THE EXERCISE
Arrange the lines of the listing as a Markdown table with the columns Row and Line, starting at the line that contains "Paola [219, 923]" and ending at the line that contains "Moritz [355, 809]", and leave out any blank lines.

STORED ROWS
◆ ◆ ◆ ◆ ◆
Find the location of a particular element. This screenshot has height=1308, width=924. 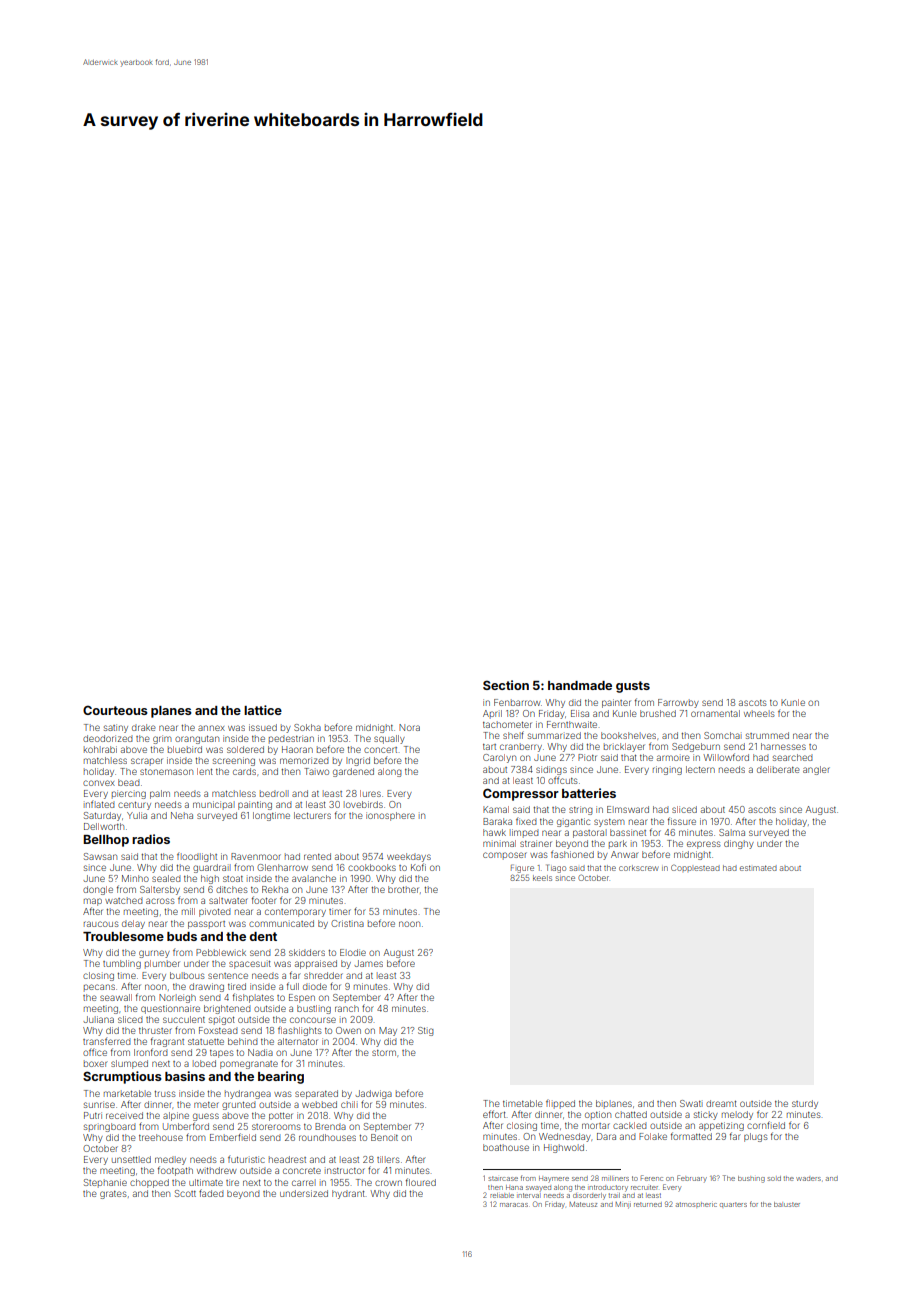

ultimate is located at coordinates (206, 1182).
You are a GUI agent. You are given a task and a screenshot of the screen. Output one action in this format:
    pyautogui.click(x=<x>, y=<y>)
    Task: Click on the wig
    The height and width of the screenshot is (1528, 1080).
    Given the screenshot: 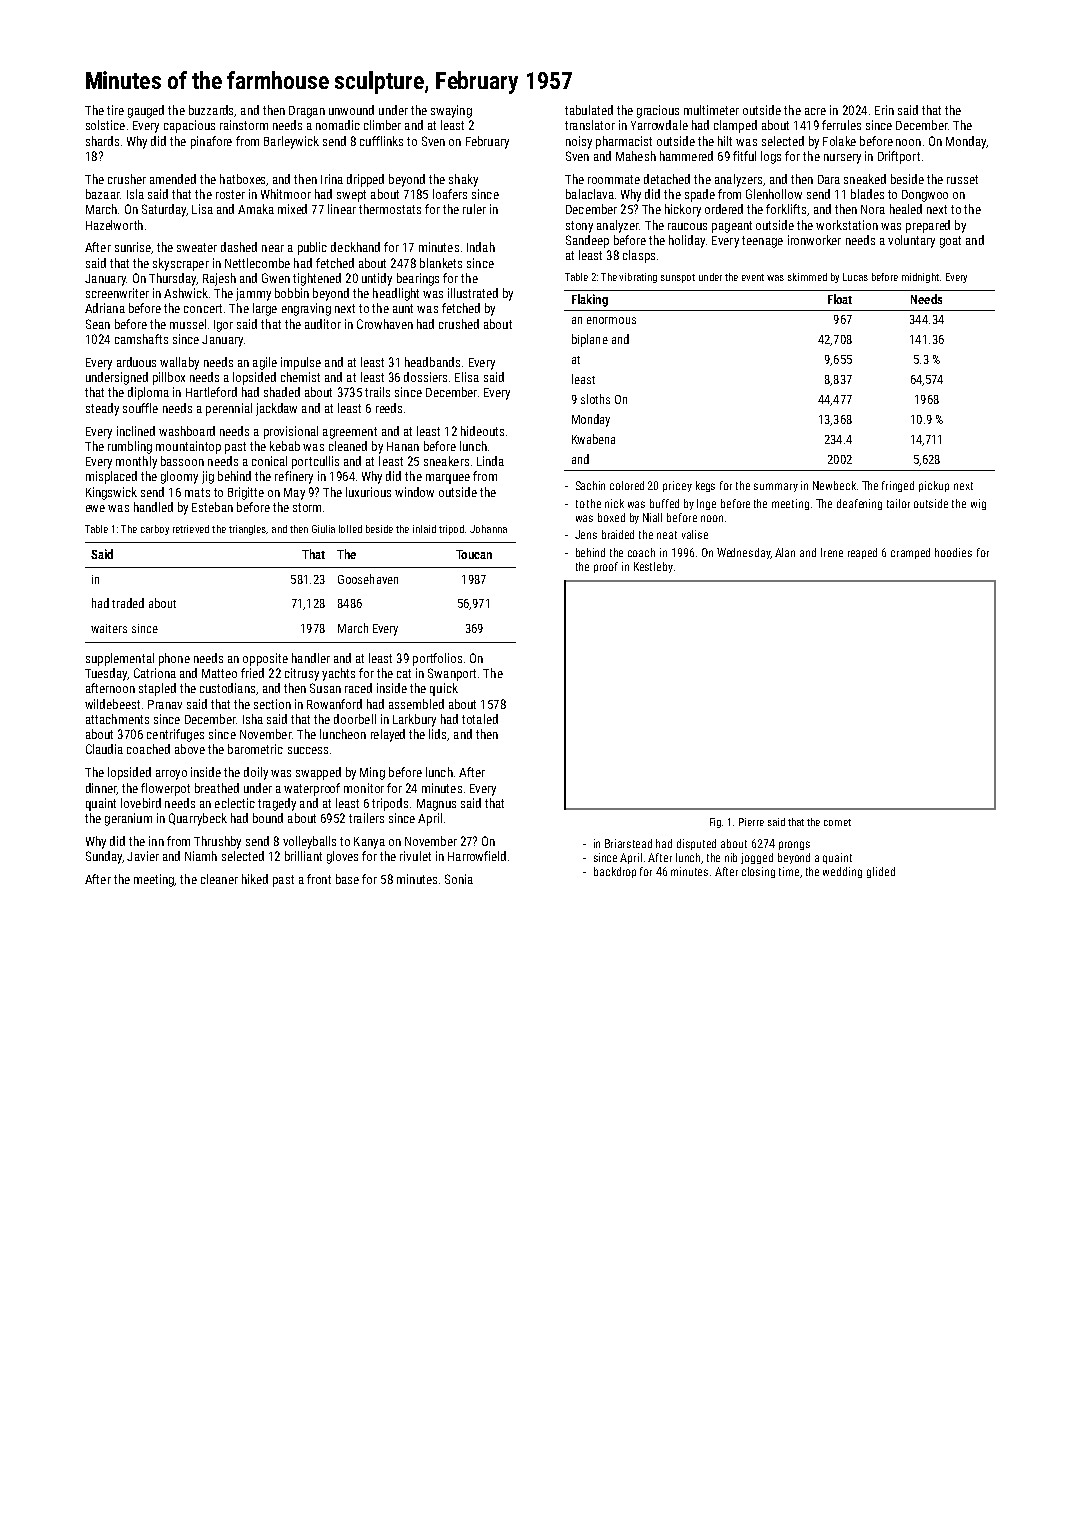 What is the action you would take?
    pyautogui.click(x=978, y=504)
◆ ◆ ◆ ◆ ◆
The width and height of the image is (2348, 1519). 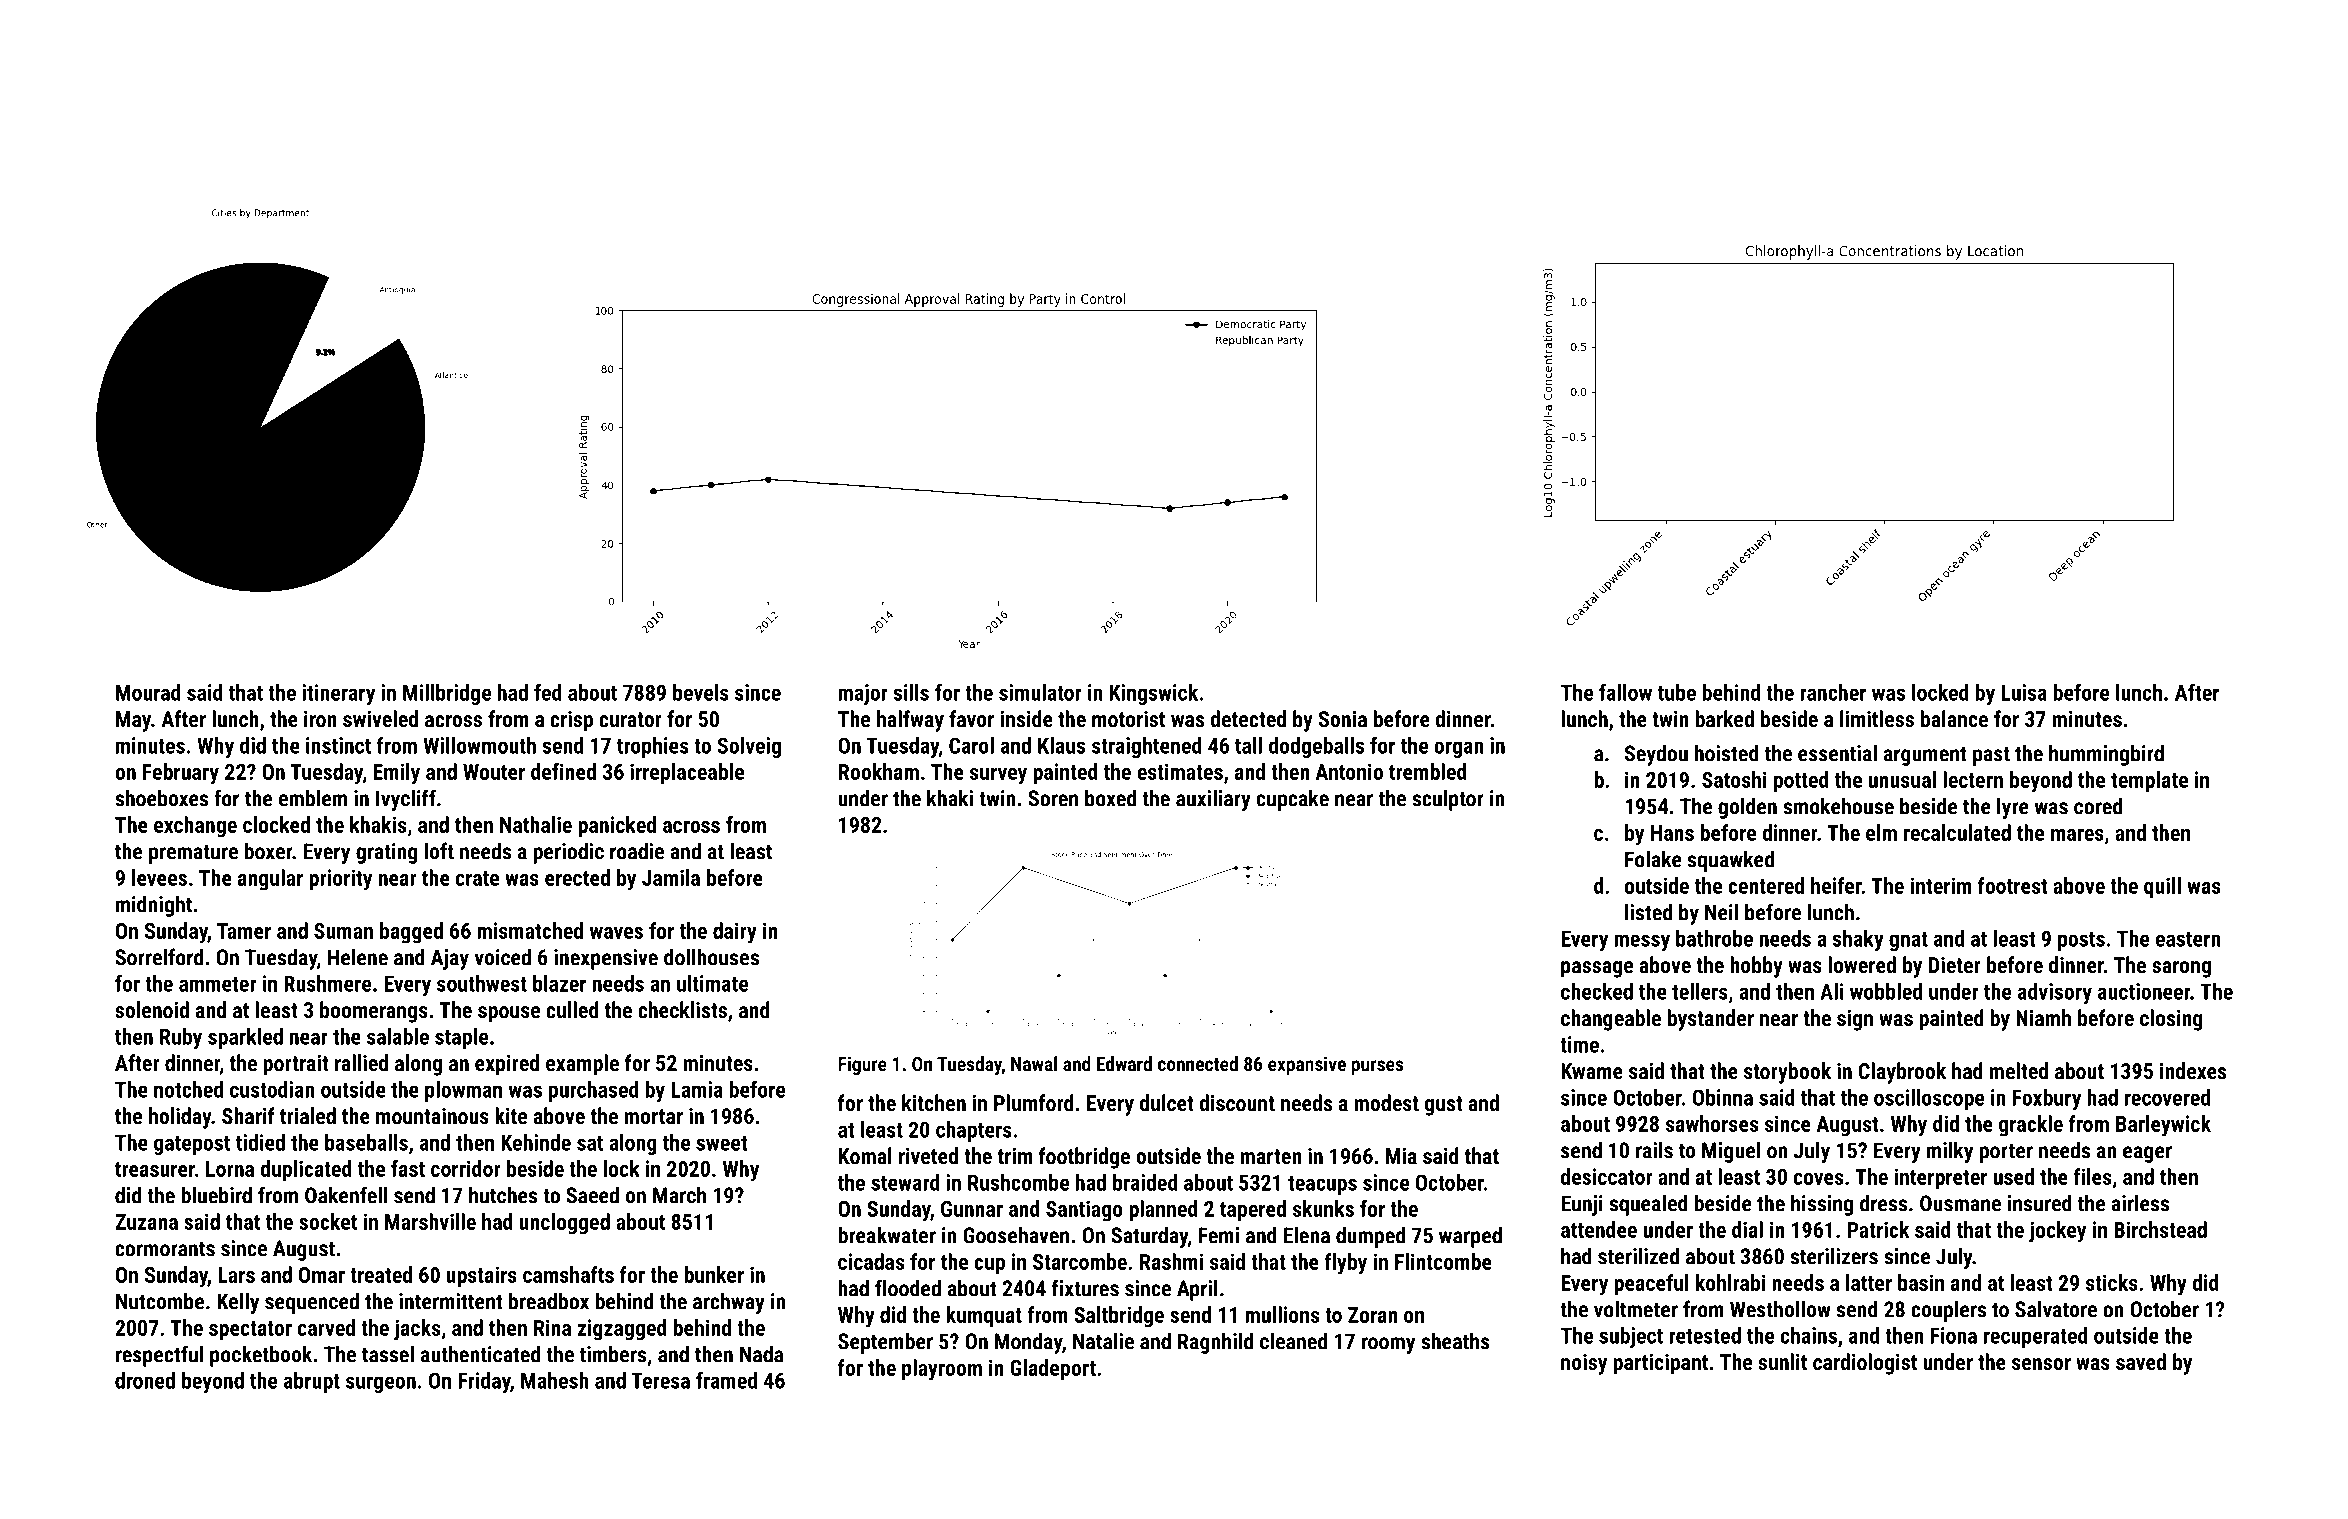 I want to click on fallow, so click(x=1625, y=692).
◆ ◆ ◆ ◆ ◆
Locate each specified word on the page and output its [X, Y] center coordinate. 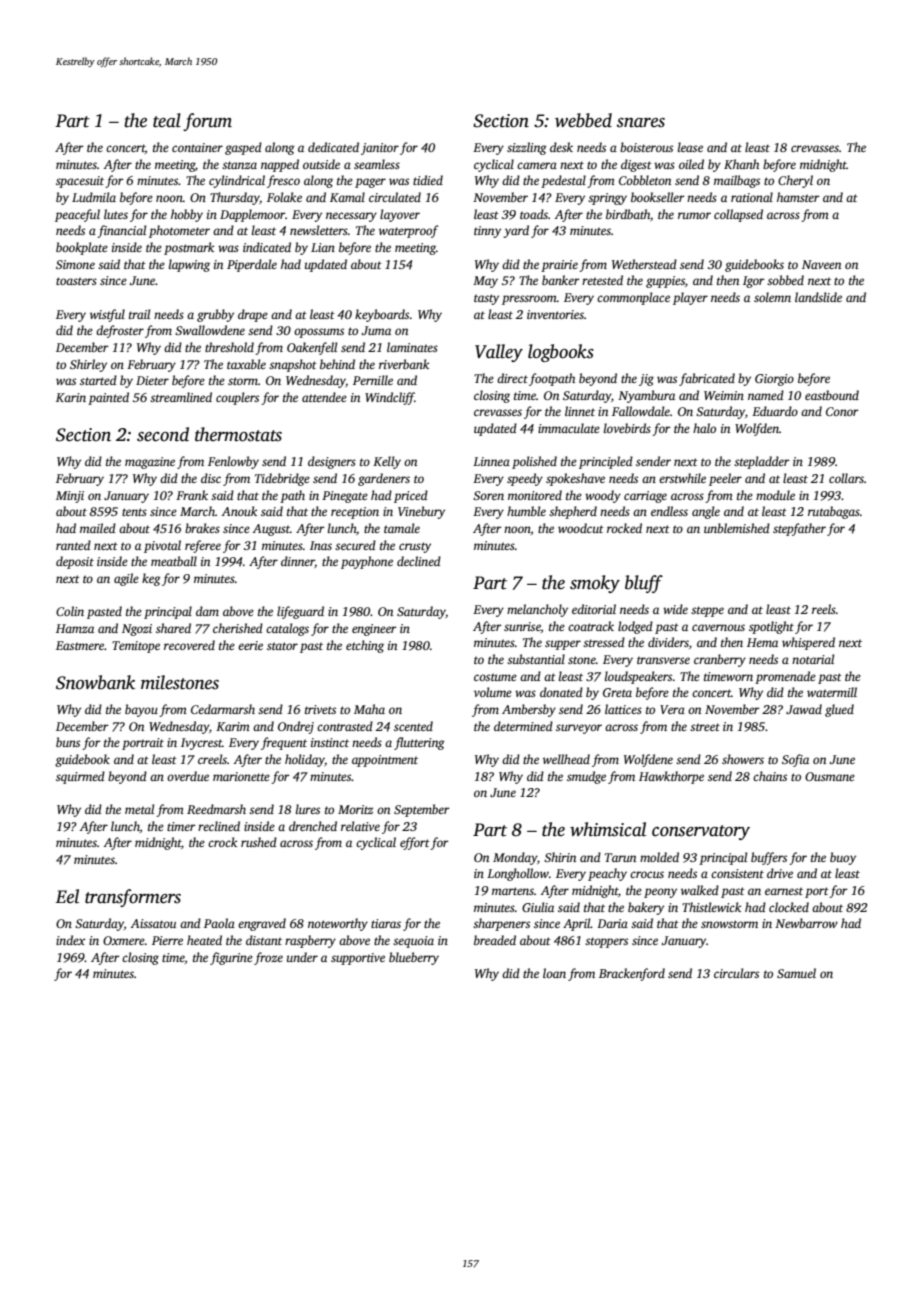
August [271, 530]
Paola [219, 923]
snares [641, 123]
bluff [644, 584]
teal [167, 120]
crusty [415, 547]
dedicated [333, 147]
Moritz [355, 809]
◆ ◆ ◆ ◆ ◆
EXERCISE RESULT
| Row | Line |
|---|---|
| 1 | Paola [219, 923] |
| 2 | snares [641, 123] |
| 3 | bluff [644, 584] |
| 4 | teal [167, 120] |
| 5 | crusty [415, 547] |
| 6 | dedicated [333, 147] |
| 7 | Moritz [355, 809] |